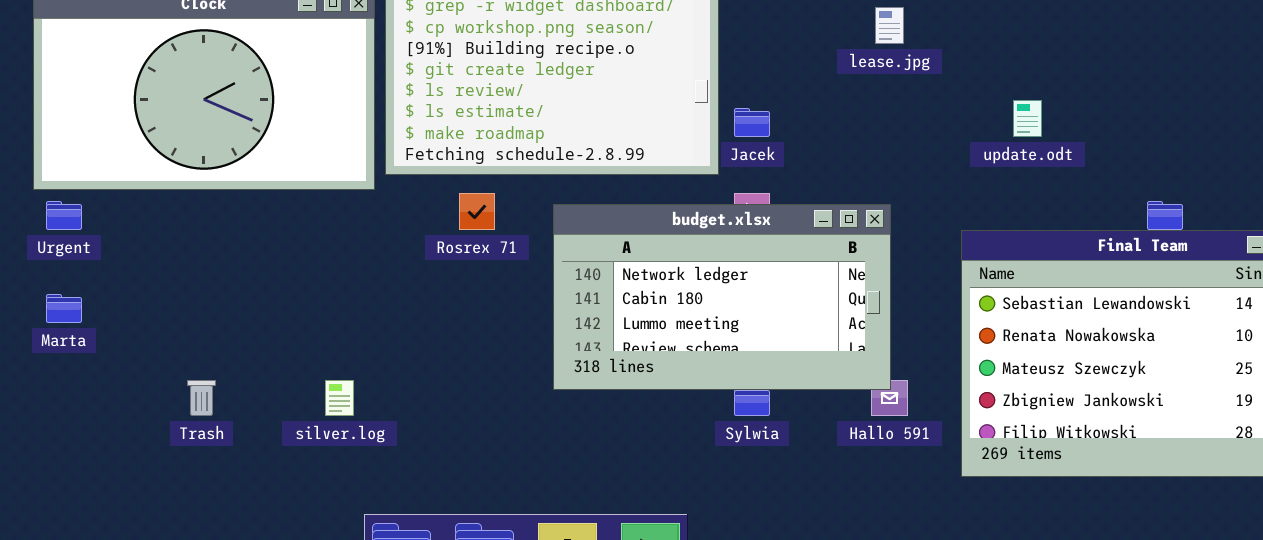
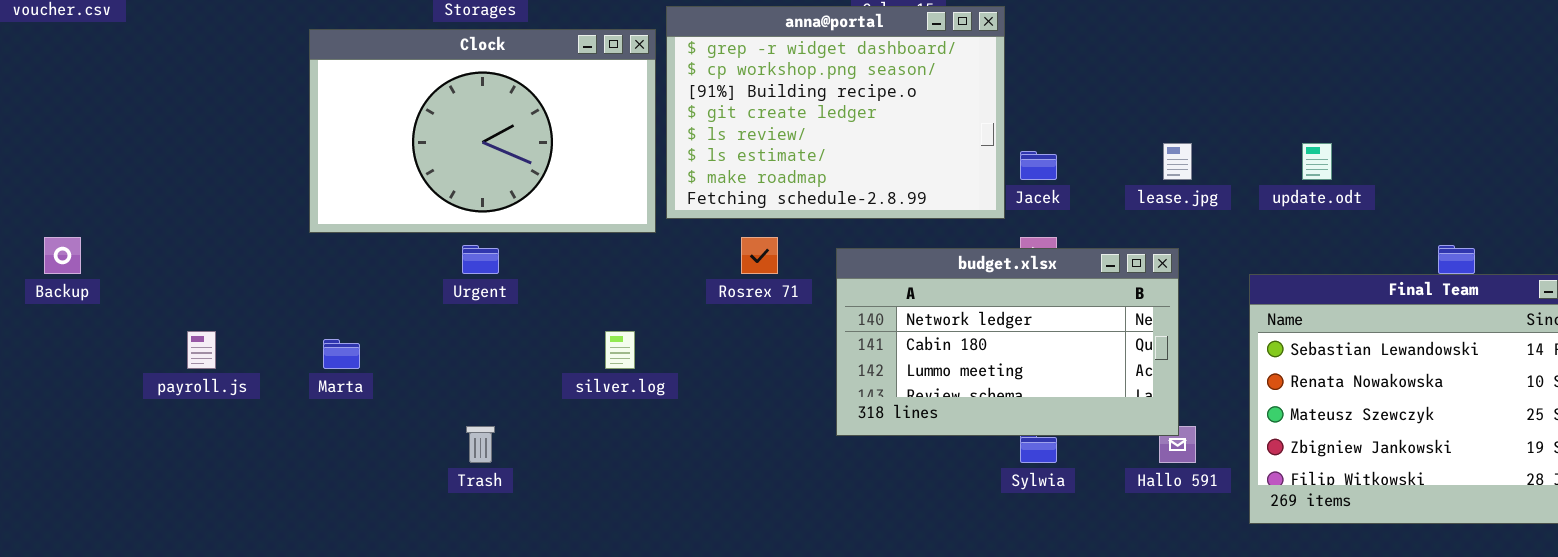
lease.jpg: [875,7,904,44] -> [1163,143,1192,180], moved
Urgent: [46,201,82,230] -> [462,245,499,274], moved
silver.log: [325,380,354,416] -> [605,331,635,369], moved

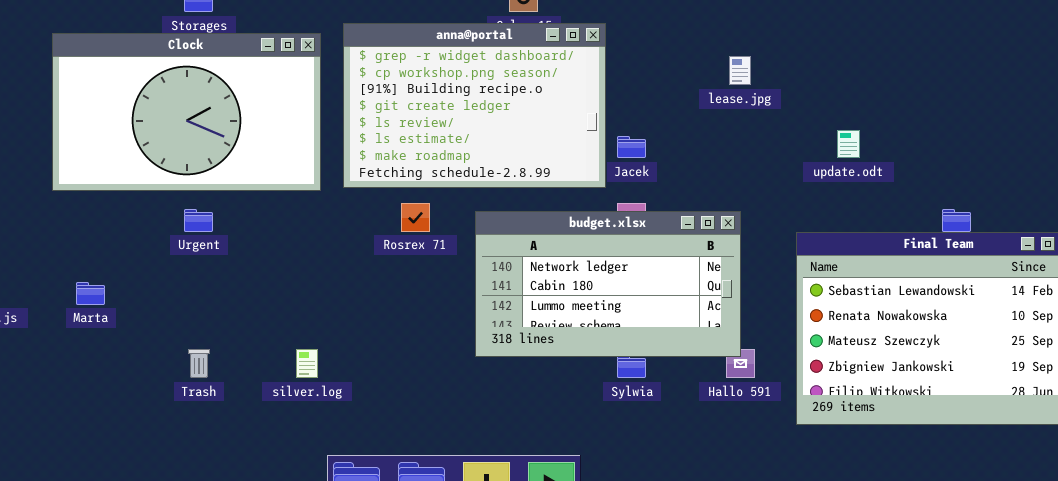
Clock: [309,29,656,233] -> [52,33,321,191], moved
lease.jpg: [1163,143,1192,180] -> [729,56,751,85], moved
silver.log: [605,331,635,369] -> [296,349,318,378], moved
──────────────────────────────
Wherever a line of the listing above contains the string "lease", copy that line.

> [Task response]
lease.jpg: [875,7,904,44] -> [1163,143,1192,180], moved
lease.jpg: [1163,143,1192,180] -> [729,56,751,85], moved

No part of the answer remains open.